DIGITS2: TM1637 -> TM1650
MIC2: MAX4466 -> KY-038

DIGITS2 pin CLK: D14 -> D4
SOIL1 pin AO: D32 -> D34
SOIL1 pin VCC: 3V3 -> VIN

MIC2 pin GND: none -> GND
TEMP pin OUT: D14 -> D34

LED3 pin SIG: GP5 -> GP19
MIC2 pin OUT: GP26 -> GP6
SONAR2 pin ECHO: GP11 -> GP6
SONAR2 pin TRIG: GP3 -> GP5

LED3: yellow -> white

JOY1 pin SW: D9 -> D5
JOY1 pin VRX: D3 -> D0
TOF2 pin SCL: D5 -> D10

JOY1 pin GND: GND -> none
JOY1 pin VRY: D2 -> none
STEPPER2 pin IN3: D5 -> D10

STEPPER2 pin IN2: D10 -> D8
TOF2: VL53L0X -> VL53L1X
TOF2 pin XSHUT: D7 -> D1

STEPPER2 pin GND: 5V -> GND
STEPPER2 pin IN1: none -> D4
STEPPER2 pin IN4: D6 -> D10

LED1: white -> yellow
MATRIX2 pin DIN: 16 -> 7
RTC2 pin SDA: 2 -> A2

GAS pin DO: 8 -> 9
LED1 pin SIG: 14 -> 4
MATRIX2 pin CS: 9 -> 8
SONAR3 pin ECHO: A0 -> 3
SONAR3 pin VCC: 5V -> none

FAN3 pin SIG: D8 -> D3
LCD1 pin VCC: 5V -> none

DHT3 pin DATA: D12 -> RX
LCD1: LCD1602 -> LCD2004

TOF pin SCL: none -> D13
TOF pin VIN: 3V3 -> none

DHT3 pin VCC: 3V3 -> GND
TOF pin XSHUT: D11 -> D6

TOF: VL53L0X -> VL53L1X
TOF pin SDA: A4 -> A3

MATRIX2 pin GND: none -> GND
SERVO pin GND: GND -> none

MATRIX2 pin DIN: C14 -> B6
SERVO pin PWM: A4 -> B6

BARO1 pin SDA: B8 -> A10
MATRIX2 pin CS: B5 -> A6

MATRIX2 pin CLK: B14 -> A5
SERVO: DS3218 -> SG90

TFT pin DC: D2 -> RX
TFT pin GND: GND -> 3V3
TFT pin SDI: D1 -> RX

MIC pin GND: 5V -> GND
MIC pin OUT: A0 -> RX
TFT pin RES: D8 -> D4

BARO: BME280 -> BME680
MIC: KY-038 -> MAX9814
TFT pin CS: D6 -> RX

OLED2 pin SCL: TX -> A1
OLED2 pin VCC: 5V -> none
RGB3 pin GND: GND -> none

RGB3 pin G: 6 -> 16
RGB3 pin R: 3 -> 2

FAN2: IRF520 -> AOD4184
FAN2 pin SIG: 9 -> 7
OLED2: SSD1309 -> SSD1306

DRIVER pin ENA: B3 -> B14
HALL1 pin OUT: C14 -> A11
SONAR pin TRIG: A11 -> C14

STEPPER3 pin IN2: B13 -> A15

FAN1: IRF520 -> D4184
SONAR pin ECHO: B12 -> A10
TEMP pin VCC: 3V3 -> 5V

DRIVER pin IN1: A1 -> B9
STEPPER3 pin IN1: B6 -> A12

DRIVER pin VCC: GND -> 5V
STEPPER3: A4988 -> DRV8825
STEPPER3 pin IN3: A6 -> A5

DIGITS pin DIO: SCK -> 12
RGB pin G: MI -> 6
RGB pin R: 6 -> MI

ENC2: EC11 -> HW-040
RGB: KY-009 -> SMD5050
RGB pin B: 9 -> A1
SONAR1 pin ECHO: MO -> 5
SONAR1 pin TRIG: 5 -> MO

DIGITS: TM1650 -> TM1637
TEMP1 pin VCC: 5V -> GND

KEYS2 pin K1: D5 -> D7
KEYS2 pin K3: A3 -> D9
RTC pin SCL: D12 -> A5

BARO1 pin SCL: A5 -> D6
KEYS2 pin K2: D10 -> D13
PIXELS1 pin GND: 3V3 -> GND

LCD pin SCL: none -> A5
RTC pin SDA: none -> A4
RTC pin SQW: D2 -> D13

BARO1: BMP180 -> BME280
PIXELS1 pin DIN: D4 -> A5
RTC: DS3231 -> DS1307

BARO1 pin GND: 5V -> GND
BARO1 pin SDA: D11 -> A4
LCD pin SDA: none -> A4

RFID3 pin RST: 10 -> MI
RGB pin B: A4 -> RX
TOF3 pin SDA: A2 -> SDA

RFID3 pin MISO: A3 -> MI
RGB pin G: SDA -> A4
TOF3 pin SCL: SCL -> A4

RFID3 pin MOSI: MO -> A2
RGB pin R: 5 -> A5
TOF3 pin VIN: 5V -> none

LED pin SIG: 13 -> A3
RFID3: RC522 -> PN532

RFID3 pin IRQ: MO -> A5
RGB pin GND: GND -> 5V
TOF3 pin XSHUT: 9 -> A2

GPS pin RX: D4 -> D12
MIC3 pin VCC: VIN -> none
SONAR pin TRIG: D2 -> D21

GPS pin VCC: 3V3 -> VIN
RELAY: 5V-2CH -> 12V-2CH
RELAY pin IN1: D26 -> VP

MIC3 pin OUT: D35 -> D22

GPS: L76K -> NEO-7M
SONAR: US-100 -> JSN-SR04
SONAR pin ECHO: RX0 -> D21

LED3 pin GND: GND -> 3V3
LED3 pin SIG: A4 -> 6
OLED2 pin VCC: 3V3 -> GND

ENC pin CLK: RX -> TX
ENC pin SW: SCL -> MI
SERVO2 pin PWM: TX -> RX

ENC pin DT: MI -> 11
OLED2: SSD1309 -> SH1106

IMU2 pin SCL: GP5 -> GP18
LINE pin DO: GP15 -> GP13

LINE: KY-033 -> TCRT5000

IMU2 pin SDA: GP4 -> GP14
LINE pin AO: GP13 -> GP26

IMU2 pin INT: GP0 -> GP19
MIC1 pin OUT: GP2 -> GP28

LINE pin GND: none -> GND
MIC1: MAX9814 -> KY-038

* * *

**WHAT YOU NEED TO DO**
Your answer must consist solely of the lines above between the line holding "RGB3 pin GND: GND -> none" and the line holding "SONAR1 pin ECHO: MO -> 5", inclusive, copied exactly.

**FINISHED TASK**
RGB3 pin GND: GND -> none

RGB3 pin G: 6 -> 16
RGB3 pin R: 3 -> 2

FAN2: IRF520 -> AOD4184
FAN2 pin SIG: 9 -> 7
OLED2: SSD1309 -> SSD1306

DRIVER pin ENA: B3 -> B14
HALL1 pin OUT: C14 -> A11
SONAR pin TRIG: A11 -> C14

STEPPER3 pin IN2: B13 -> A15

FAN1: IRF520 -> D4184
SONAR pin ECHO: B12 -> A10
TEMP pin VCC: 3V3 -> 5V

DRIVER pin IN1: A1 -> B9
STEPPER3 pin IN1: B6 -> A12

DRIVER pin VCC: GND -> 5V
STEPPER3: A4988 -> DRV8825
STEPPER3 pin IN3: A6 -> A5

DIGITS pin DIO: SCK -> 12
RGB pin G: MI -> 6
RGB pin R: 6 -> MI

ENC2: EC11 -> HW-040
RGB: KY-009 -> SMD5050
RGB pin B: 9 -> A1
SONAR1 pin ECHO: MO -> 5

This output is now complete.